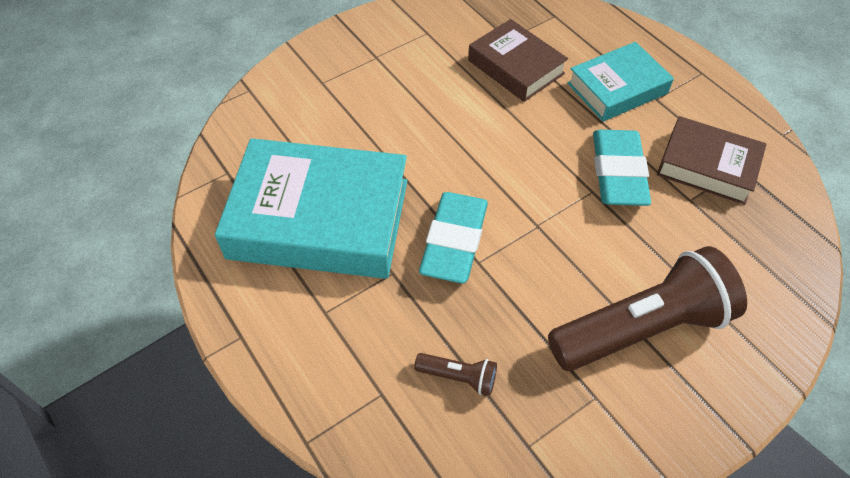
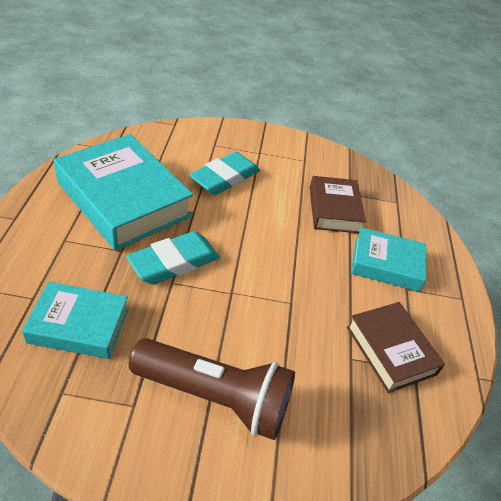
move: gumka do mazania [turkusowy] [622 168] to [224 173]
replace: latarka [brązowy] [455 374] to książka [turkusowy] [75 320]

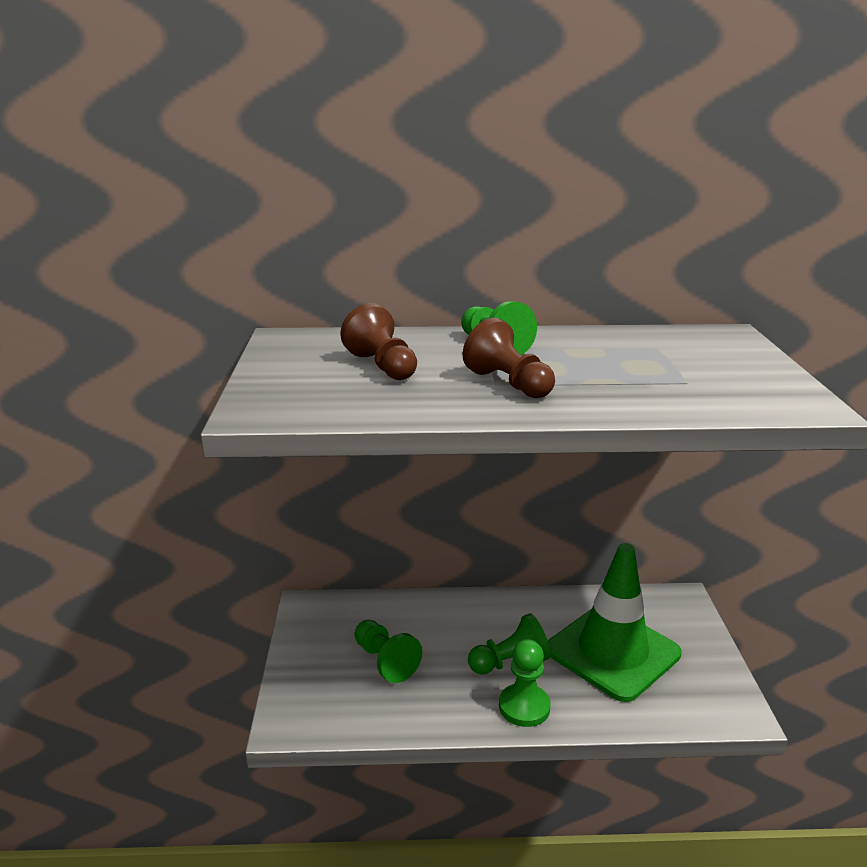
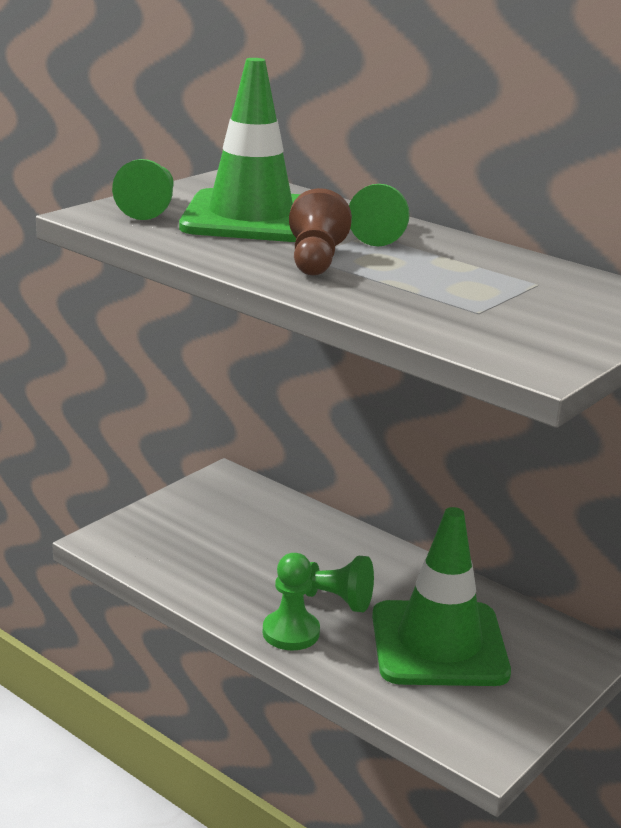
move: pionek [zielony] [388 651] to [143 189]
replace: pionek [brązowy] [379 341] to pachołek [zielony] [240 150]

- Exercise brief: Check each line above for the word "turkusowy" and copy the ones that have it.

- Finished exercise:
move: gumka do mazania [turkusowy] [622 168] to [224 173]
replace: latarka [brązowy] [455 374] to książka [turkusowy] [75 320]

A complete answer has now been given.